__What you are asked to do__: Go through the data below. Pull out every line that has the word "first".

__Scene comparison data__:
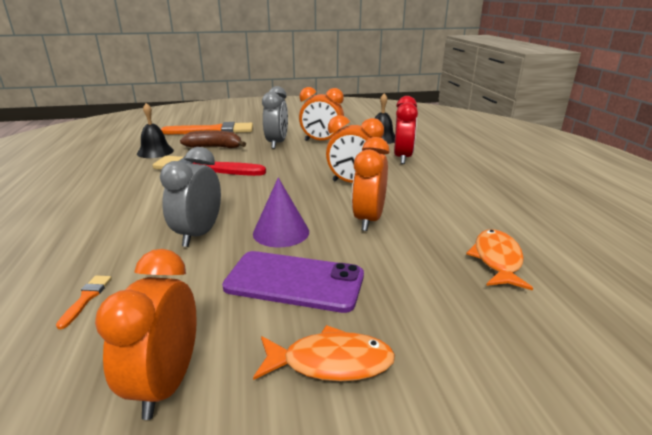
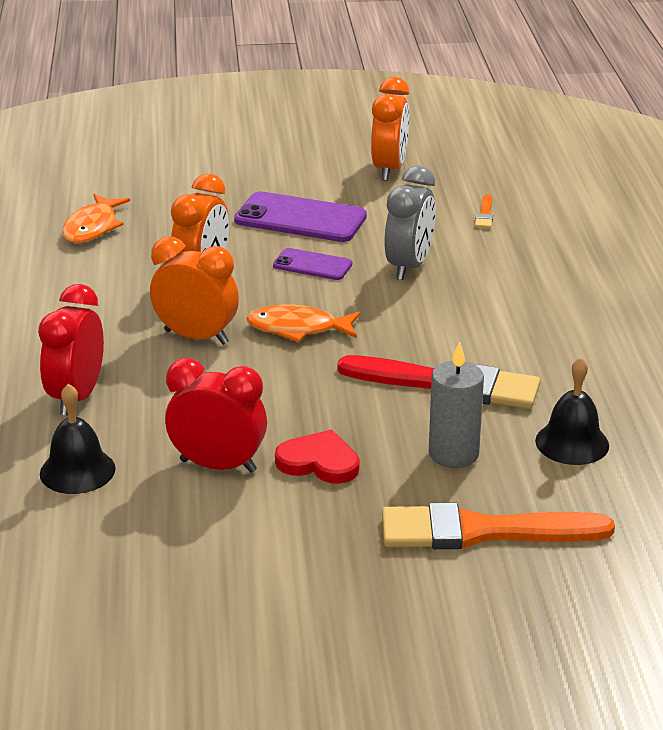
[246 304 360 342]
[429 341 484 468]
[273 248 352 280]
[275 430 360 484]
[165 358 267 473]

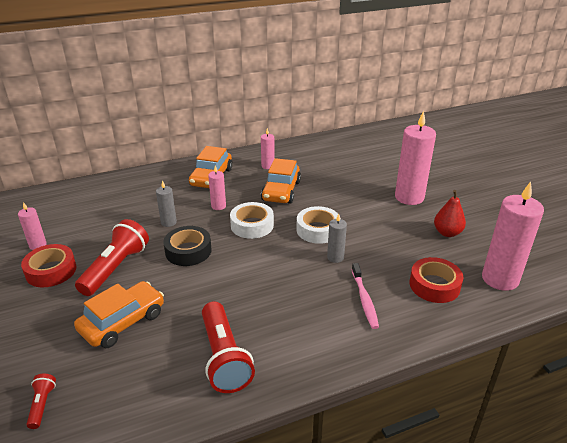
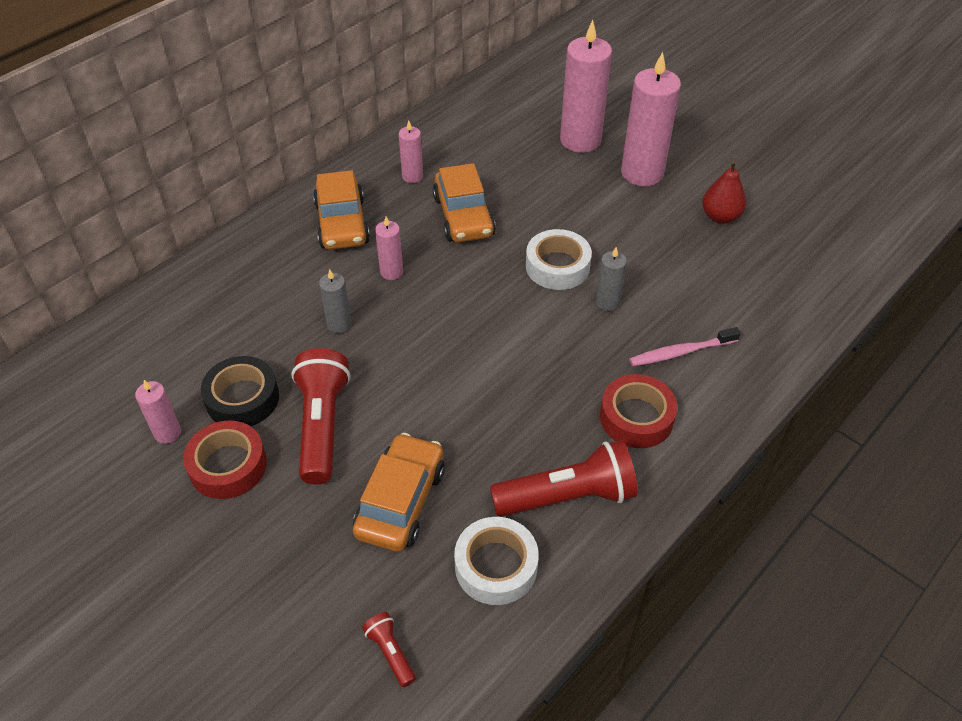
[201 356 279 426]
[454 517 539 605]
[600 374 677 448]
[560 20 612 153]
[490 440 638 517]
[629 327 741 366]

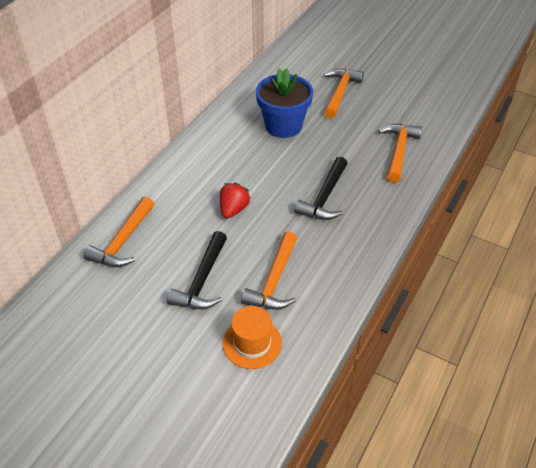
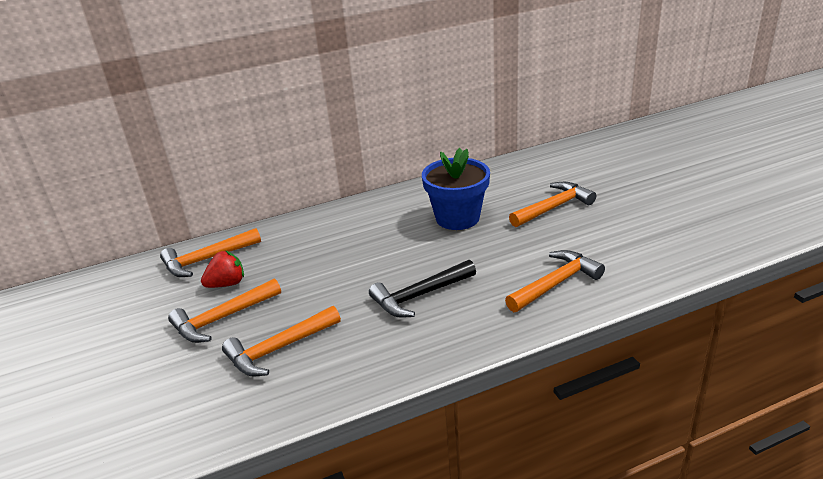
[223 306 282 369] (first image)
[201 250 244 288]
[168 278 281 343]

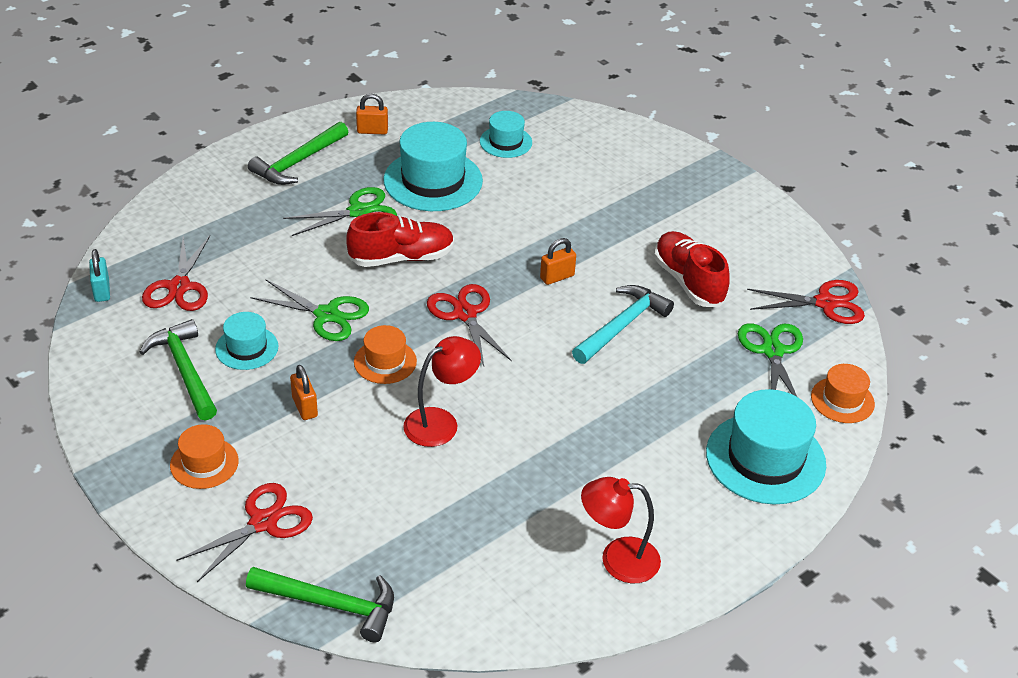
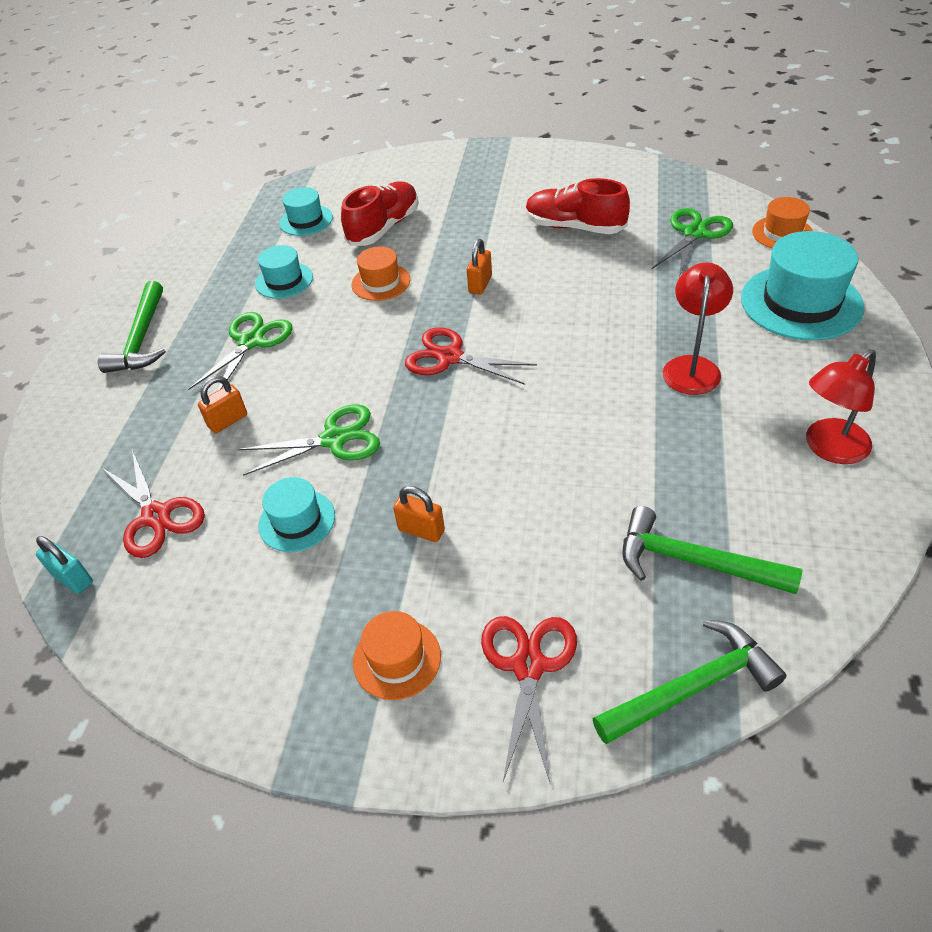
[572 285 674 364] (first image)
[747 280 865 324] (first image)
[622 506 802 594]
[341 181 419 246]
[352 246 410 301]
[198 376 247 433]
[663 263 733 395]
[652 208 733 277]
[255 245 313 299]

__Expected answer__:
[223 306 282 369] (first image)
[572 285 674 364] (first image)
[747 280 865 324] (first image)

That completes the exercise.